- _LISTED ENTRIES_:
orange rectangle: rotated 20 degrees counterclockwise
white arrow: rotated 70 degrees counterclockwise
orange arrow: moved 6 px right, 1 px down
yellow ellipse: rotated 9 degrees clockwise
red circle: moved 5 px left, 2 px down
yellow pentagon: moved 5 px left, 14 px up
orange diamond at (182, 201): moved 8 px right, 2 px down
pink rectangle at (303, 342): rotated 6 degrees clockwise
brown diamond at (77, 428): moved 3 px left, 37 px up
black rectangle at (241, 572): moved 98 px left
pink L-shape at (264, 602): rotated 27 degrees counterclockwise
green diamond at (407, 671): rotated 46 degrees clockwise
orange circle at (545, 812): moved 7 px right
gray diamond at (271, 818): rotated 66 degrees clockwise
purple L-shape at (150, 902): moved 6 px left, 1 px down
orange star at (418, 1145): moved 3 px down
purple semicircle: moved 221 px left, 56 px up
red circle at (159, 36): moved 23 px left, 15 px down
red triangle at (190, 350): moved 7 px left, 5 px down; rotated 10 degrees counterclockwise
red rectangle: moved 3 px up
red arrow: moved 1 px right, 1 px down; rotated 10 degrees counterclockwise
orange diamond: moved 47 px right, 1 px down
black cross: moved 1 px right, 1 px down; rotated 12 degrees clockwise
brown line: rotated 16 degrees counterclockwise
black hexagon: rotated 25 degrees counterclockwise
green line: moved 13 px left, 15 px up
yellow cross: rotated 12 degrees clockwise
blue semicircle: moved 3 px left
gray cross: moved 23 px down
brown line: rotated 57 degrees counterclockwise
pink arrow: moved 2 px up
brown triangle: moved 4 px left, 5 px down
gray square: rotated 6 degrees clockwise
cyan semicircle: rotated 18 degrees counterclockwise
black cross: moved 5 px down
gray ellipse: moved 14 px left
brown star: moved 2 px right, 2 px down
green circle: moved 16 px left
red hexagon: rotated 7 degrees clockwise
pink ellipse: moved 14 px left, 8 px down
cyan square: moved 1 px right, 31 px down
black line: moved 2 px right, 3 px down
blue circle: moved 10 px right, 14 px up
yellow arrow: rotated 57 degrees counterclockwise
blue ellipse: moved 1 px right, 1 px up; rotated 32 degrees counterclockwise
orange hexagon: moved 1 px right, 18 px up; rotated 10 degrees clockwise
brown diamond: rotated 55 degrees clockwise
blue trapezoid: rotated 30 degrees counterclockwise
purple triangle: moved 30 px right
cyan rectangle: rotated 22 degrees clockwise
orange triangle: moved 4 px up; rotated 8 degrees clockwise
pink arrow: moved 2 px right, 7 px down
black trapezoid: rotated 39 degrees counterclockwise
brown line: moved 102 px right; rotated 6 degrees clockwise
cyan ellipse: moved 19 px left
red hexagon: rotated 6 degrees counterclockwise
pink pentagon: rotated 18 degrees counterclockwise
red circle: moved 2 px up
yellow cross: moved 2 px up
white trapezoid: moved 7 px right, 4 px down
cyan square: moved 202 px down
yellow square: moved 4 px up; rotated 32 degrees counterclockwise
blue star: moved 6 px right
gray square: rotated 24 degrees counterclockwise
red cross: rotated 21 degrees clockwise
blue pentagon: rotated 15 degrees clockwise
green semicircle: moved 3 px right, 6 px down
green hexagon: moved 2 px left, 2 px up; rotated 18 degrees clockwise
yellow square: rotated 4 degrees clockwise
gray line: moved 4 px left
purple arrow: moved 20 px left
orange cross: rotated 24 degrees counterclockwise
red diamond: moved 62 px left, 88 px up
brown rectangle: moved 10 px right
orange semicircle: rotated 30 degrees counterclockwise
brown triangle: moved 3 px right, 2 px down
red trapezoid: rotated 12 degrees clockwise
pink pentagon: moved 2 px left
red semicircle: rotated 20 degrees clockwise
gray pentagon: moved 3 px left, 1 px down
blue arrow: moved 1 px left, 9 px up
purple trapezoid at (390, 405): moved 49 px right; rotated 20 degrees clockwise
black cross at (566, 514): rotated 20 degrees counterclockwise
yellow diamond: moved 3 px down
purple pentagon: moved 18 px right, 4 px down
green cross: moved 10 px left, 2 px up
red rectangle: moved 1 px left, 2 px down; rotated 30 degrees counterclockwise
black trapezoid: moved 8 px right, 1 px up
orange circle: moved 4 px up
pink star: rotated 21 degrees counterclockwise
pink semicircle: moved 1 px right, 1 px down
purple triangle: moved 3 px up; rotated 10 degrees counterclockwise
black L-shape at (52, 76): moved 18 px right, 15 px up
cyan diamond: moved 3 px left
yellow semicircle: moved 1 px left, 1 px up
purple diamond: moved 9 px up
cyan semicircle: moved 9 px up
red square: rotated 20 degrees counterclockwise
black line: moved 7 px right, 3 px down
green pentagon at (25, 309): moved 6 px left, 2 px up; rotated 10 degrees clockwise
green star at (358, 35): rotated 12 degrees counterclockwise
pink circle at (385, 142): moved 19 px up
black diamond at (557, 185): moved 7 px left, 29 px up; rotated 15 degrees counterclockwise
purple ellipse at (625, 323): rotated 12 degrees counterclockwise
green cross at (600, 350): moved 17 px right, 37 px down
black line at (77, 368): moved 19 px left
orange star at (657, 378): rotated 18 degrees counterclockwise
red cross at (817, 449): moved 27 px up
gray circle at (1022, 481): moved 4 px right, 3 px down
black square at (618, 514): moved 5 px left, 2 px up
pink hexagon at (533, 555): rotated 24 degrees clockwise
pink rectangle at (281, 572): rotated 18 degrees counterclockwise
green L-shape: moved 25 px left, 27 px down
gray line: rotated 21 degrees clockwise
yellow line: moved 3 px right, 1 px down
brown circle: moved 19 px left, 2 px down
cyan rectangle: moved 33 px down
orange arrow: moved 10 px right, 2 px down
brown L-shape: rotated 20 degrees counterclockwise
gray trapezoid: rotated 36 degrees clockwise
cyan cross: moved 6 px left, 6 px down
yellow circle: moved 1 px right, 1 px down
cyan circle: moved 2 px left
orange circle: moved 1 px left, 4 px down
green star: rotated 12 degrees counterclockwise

- _WHAT TO PRODUCE_: Exactly reproduce the lines of the data above that run from the line containing "orange circle: moved 4 px up" through the final one.

- _SOLUTION TO THIS EXERCISE_:
orange circle: moved 4 px up
pink star: rotated 21 degrees counterclockwise
pink semicircle: moved 1 px right, 1 px down
purple triangle: moved 3 px up; rotated 10 degrees counterclockwise
black L-shape at (52, 76): moved 18 px right, 15 px up
cyan diamond: moved 3 px left
yellow semicircle: moved 1 px left, 1 px up
purple diamond: moved 9 px up
cyan semicircle: moved 9 px up
red square: rotated 20 degrees counterclockwise
black line: moved 7 px right, 3 px down
green pentagon at (25, 309): moved 6 px left, 2 px up; rotated 10 degrees clockwise
green star at (358, 35): rotated 12 degrees counterclockwise
pink circle at (385, 142): moved 19 px up
black diamond at (557, 185): moved 7 px left, 29 px up; rotated 15 degrees counterclockwise
purple ellipse at (625, 323): rotated 12 degrees counterclockwise
green cross at (600, 350): moved 17 px right, 37 px down
black line at (77, 368): moved 19 px left
orange star at (657, 378): rotated 18 degrees counterclockwise
red cross at (817, 449): moved 27 px up
gray circle at (1022, 481): moved 4 px right, 3 px down
black square at (618, 514): moved 5 px left, 2 px up
pink hexagon at (533, 555): rotated 24 degrees clockwise
pink rectangle at (281, 572): rotated 18 degrees counterclockwise
green L-shape: moved 25 px left, 27 px down
gray line: rotated 21 degrees clockwise
yellow line: moved 3 px right, 1 px down
brown circle: moved 19 px left, 2 px down
cyan rectangle: moved 33 px down
orange arrow: moved 10 px right, 2 px down
brown L-shape: rotated 20 degrees counterclockwise
gray trapezoid: rotated 36 degrees clockwise
cyan cross: moved 6 px left, 6 px down
yellow circle: moved 1 px right, 1 px down
cyan circle: moved 2 px left
orange circle: moved 1 px left, 4 px down
green star: rotated 12 degrees counterclockwise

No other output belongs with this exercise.